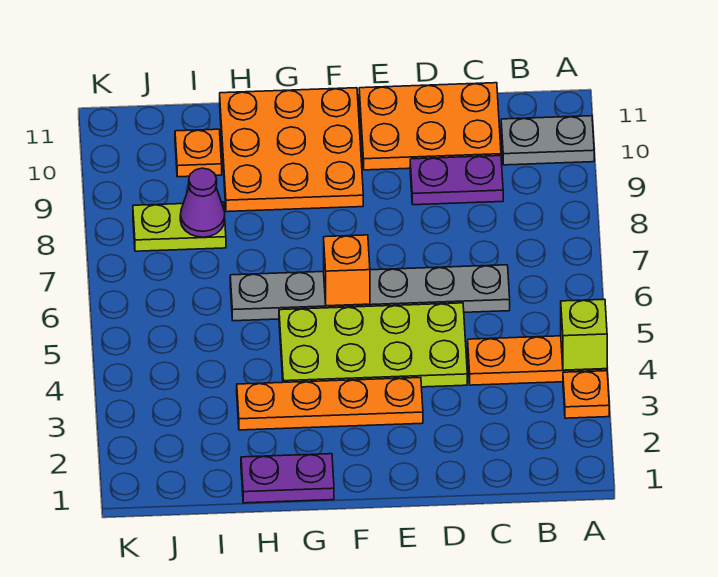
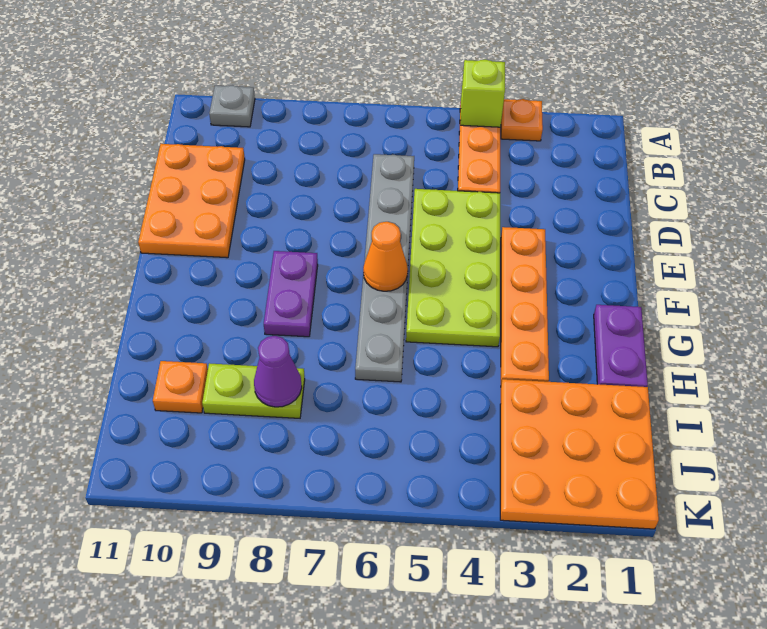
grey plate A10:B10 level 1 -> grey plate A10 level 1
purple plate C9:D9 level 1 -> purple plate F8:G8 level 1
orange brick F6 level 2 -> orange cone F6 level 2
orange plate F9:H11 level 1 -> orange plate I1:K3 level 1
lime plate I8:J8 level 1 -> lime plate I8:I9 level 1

══════

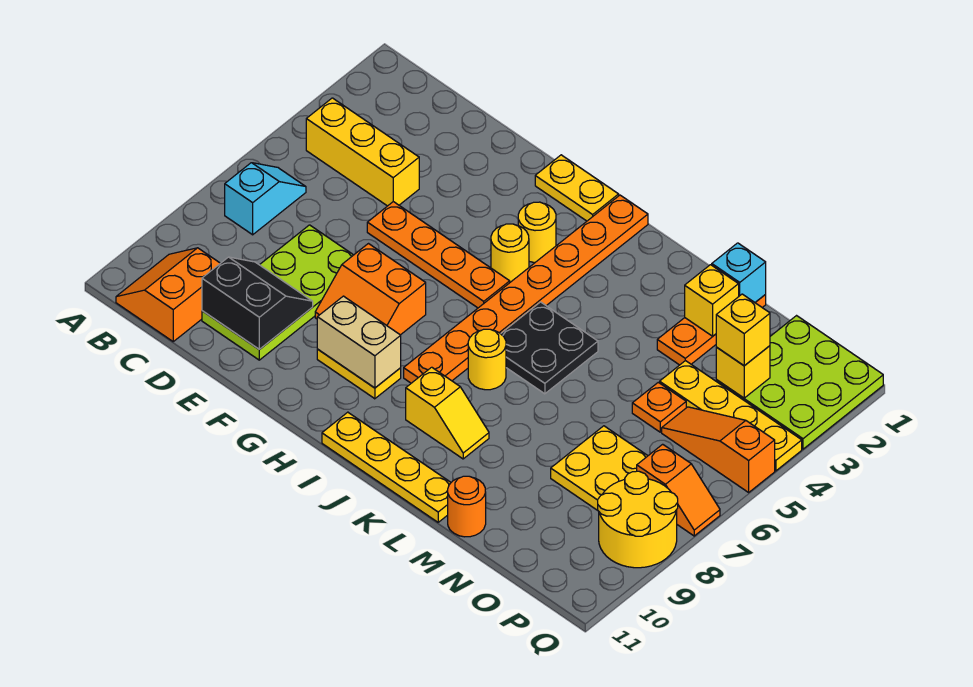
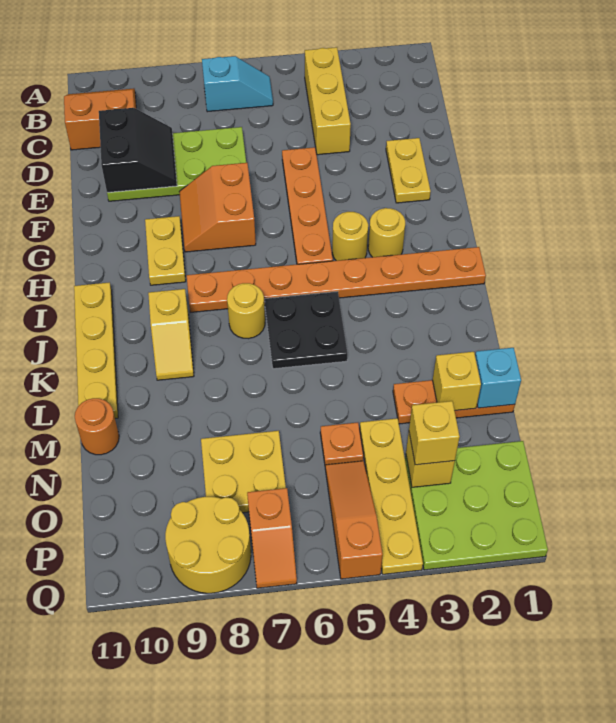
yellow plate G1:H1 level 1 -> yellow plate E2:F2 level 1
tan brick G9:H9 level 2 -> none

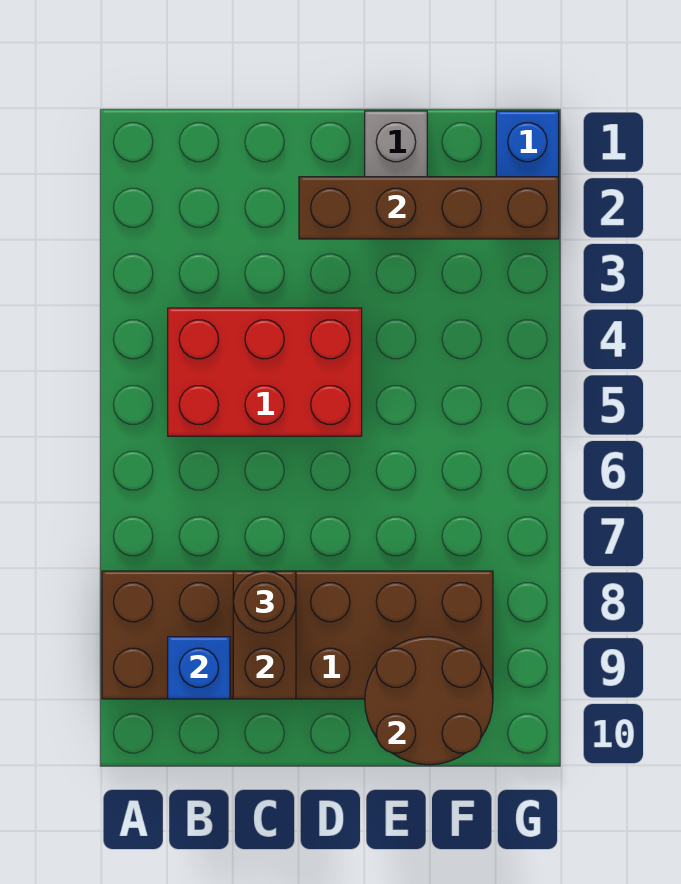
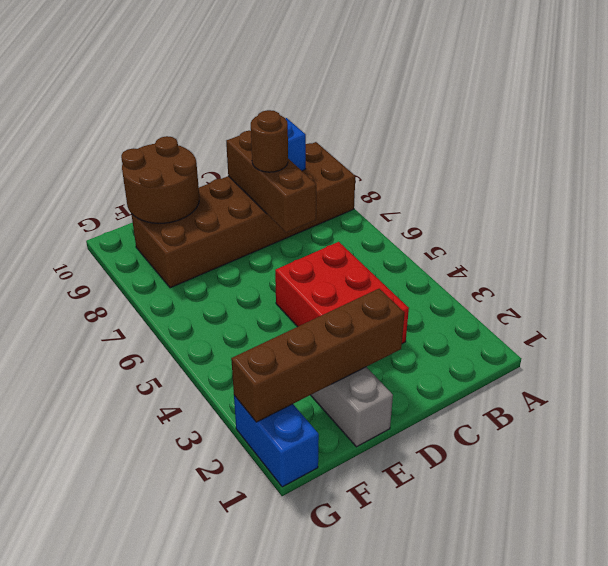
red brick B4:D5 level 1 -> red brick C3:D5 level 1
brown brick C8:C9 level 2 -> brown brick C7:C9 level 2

══════

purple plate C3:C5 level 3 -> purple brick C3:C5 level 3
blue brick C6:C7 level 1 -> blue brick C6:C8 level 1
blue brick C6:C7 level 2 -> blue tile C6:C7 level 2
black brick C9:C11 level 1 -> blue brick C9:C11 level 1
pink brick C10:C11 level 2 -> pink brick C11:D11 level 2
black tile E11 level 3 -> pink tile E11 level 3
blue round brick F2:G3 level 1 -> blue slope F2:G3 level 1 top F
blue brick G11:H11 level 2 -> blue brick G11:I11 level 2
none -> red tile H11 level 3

══════

◆ Exercise instructions ◆
Which lines of the listing contain the string "purple"? Copy each of them.

◆ Result of this exercise ◆
purple plate C9:D9 level 1 -> purple plate F8:G8 level 1
purple plate C3:C5 level 3 -> purple brick C3:C5 level 3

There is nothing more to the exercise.